Aim of the exercise:
Quote each line of the items below word for word, from first to last.

[Collected data]
--- --- ---
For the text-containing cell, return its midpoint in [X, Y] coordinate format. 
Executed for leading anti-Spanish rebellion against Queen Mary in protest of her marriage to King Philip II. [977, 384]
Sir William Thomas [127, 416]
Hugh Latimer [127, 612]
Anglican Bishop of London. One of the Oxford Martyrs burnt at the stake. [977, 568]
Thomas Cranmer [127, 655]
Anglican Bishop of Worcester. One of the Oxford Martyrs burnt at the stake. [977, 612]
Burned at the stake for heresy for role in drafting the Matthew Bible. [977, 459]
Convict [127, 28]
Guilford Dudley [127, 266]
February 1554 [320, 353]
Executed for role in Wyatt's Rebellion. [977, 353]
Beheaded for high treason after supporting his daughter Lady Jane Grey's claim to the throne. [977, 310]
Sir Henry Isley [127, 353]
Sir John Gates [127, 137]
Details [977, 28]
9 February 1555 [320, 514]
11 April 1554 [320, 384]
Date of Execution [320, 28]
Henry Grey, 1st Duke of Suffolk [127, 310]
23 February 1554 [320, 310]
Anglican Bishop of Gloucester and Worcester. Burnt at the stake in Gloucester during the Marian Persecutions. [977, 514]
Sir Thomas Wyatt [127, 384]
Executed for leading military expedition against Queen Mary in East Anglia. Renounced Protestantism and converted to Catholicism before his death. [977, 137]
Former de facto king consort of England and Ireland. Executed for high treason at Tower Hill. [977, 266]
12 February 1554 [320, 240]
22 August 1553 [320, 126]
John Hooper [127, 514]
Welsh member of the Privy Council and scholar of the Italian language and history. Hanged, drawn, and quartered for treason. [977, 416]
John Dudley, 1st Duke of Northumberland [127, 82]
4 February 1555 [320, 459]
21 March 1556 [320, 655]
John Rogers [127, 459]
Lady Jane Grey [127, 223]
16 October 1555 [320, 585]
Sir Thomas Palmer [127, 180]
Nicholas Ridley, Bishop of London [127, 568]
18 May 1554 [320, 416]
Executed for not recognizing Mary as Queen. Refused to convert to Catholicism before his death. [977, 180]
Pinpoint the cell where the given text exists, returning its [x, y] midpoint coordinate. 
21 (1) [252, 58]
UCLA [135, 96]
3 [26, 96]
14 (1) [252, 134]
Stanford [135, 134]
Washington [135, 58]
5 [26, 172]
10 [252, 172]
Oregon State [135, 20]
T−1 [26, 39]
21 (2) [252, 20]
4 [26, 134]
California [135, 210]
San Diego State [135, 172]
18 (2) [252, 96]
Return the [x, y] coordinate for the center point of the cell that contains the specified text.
--- --- ---
Final result:
For the text-containing cell, return its midpoint in [X, Y] coordinate format. 
Executed for leading anti-Spanish rebellion against Queen Mary in protest of her marriage to King Philip II. [977, 384]
Sir William Thomas [127, 416]
Hugh Latimer [127, 612]
Anglican Bishop of London. One of the Oxford Martyrs burnt at the stake. [977, 568]
Thomas Cranmer [127, 655]
Anglican Bishop of Worcester. One of the Oxford Martyrs burnt at the stake. [977, 612]
Burned at the stake for heresy for role in drafting the Matthew Bible. [977, 459]
Convict [127, 28]
Guilford Dudley [127, 266]
February 1554 [320, 353]
Executed for role in Wyatt's Rebellion. [977, 353]
Beheaded for high treason after supporting his daughter Lady Jane Grey's claim to the throne. [977, 310]
Sir Henry Isley [127, 353]
Sir John Gates [127, 137]
Details [977, 28]
9 February 1555 [320, 514]
11 April 1554 [320, 384]
Date of Execution [320, 28]
Henry Grey, 1st Duke of Suffolk [127, 310]
23 February 1554 [320, 310]
Anglican Bishop of Gloucester and Worcester. Burnt at the stake in Gloucester during the Marian Persecutions. [977, 514]
Sir Thomas Wyatt [127, 384]
Executed for leading military expedition against Queen Mary in East Anglia. Renounced Protestantism and converted to Catholicism before his death. [977, 137]
Former de facto king consort of England and Ireland. Executed for high treason at Tower Hill. [977, 266]
12 February 1554 [320, 240]
22 August 1553 [320, 126]
John Hooper [127, 514]
Welsh member of the Privy Council and scholar of the Italian language and history. Hanged, drawn, and quartered for treason. [977, 416]
John Dudley, 1st Duke of Northumberland [127, 82]
4 February 1555 [320, 459]
21 March 1556 [320, 655]
John Rogers [127, 459]
Lady Jane Grey [127, 223]
16 October 1555 [320, 585]
Sir Thomas Palmer [127, 180]
Nicholas Ridley, Bishop of London [127, 568]
18 May 1554 [320, 416]
Executed for not recognizing Mary as Queen. Refused to convert to Catholicism before his death. [977, 180]
Pinpoint the cell where the given text exists, returning its [x, y] midpoint coordinate. 
21 (1) [252, 58]
UCLA [135, 96]
3 [26, 96]
14 (1) [252, 134]
Stanford [135, 134]
Washington [135, 58]
5 [26, 172]
10 [252, 172]
Oregon State [135, 20]
T−1 [26, 39]
21 (2) [252, 20]
4 [26, 134]
California [135, 210]
San Diego State [135, 172]
18 (2) [252, 96]
Return the [x, y] coordinate for the center point of the cell that contains the specified text.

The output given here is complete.